[Dataset entries]
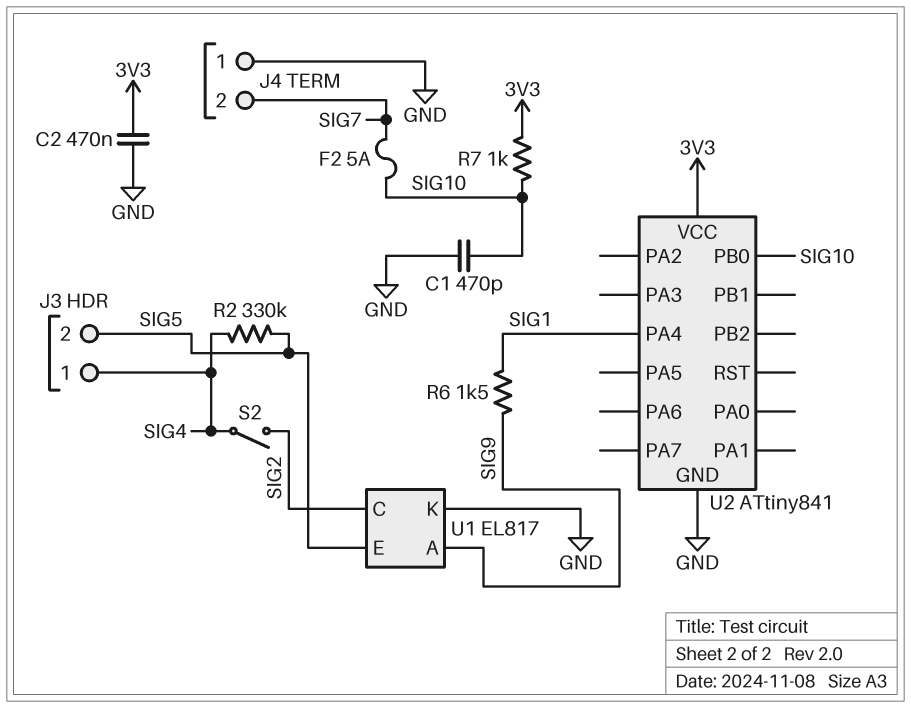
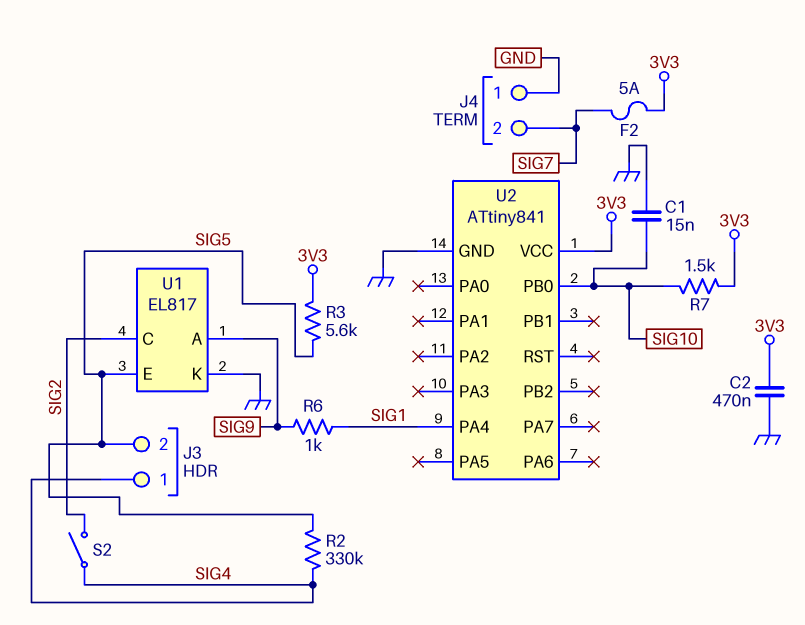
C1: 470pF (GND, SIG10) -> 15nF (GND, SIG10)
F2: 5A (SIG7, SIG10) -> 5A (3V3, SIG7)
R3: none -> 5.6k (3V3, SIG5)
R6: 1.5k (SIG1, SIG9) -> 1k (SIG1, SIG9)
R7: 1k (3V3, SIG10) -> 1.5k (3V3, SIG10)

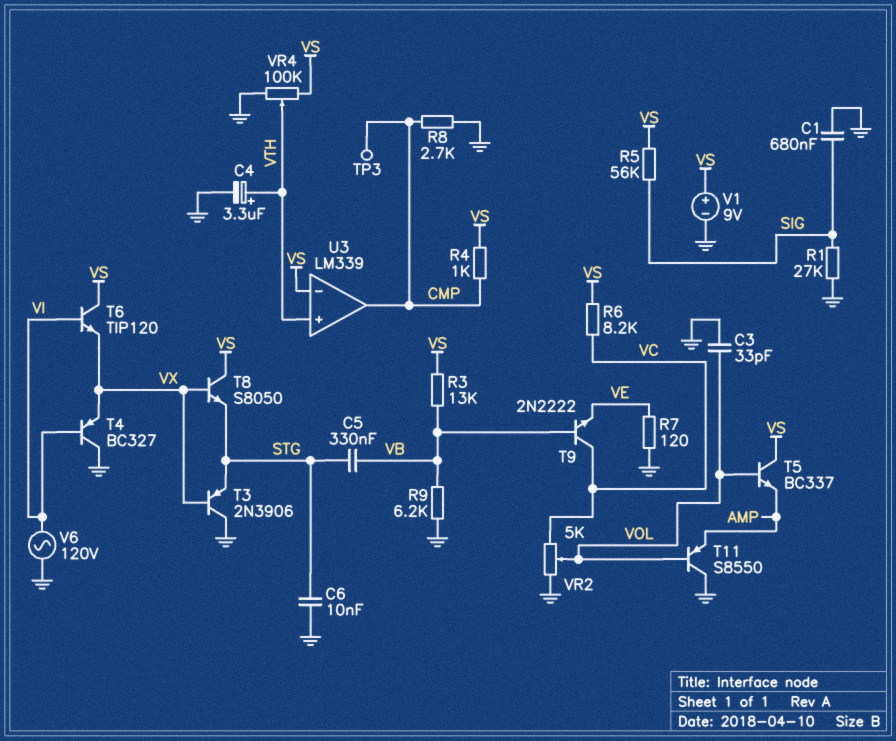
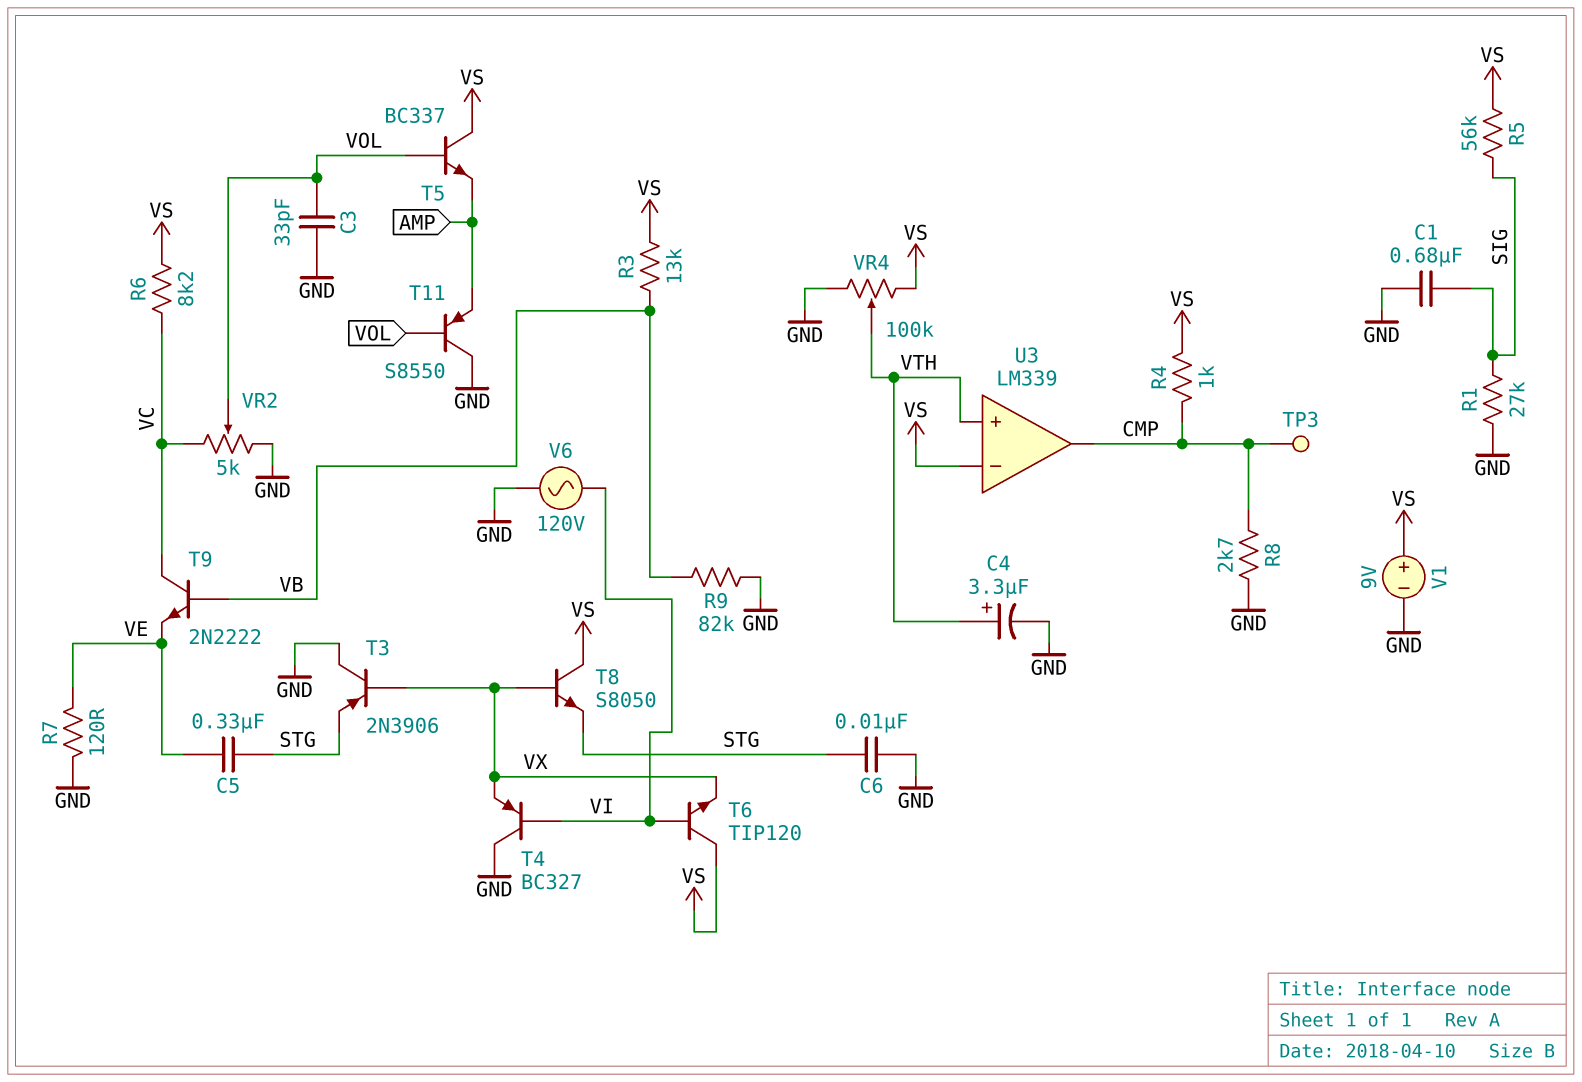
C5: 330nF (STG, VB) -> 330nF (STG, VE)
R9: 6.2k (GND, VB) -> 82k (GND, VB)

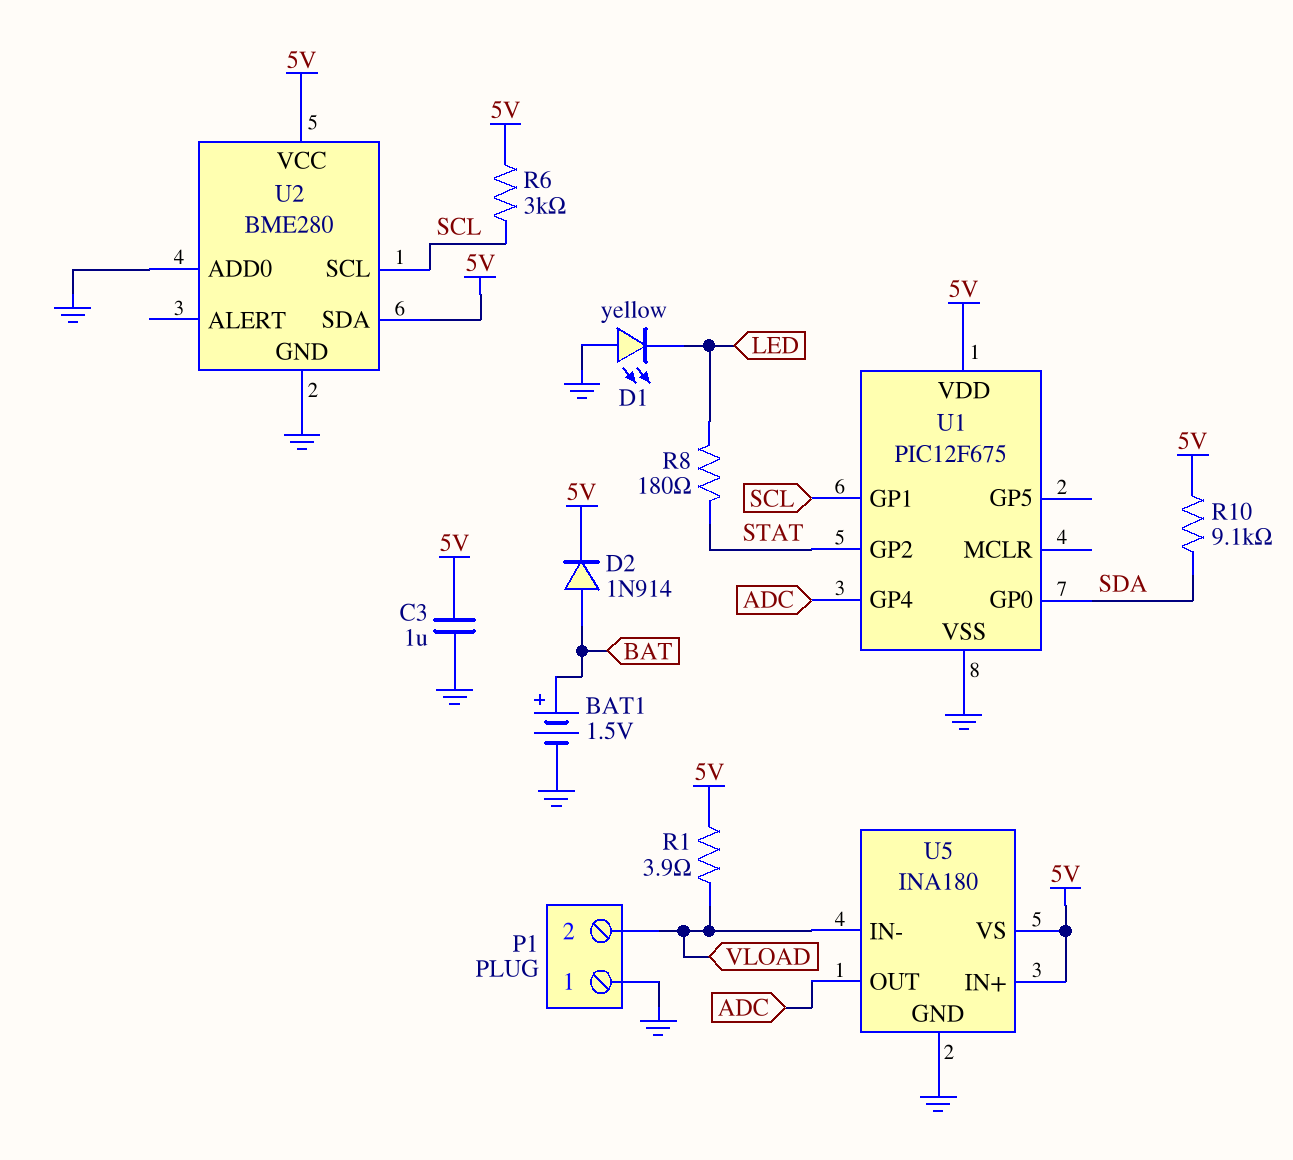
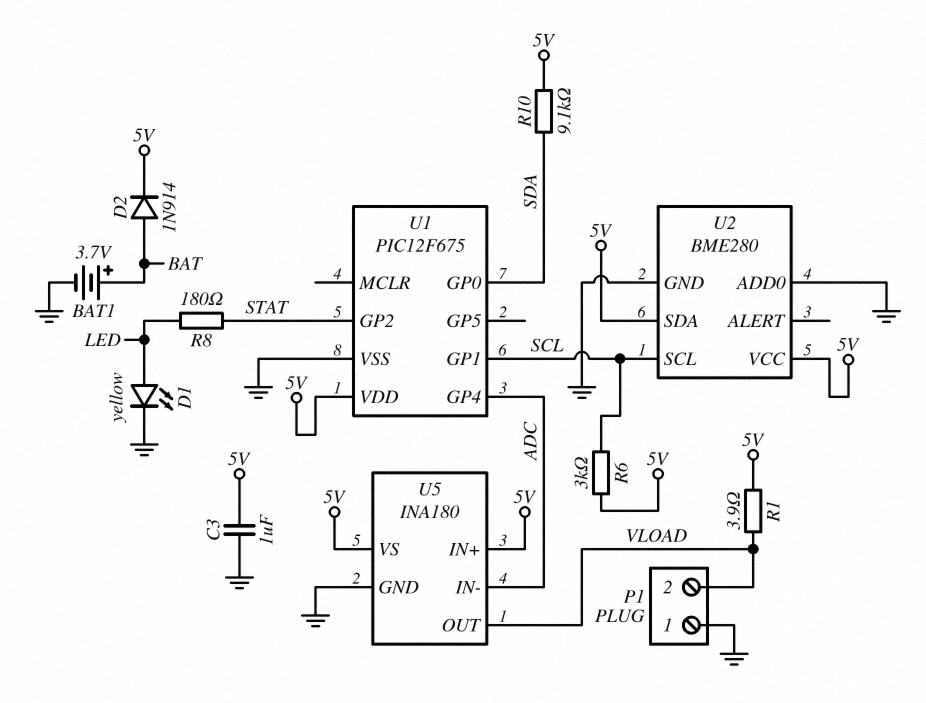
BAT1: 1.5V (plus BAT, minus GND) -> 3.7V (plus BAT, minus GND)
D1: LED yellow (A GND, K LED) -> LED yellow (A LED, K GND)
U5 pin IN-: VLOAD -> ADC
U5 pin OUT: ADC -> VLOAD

# Exercise:
Out of the data above, return each line where the word "VLOAD" can be found.

# Response to this exercise:
U5 pin IN-: VLOAD -> ADC
U5 pin OUT: ADC -> VLOAD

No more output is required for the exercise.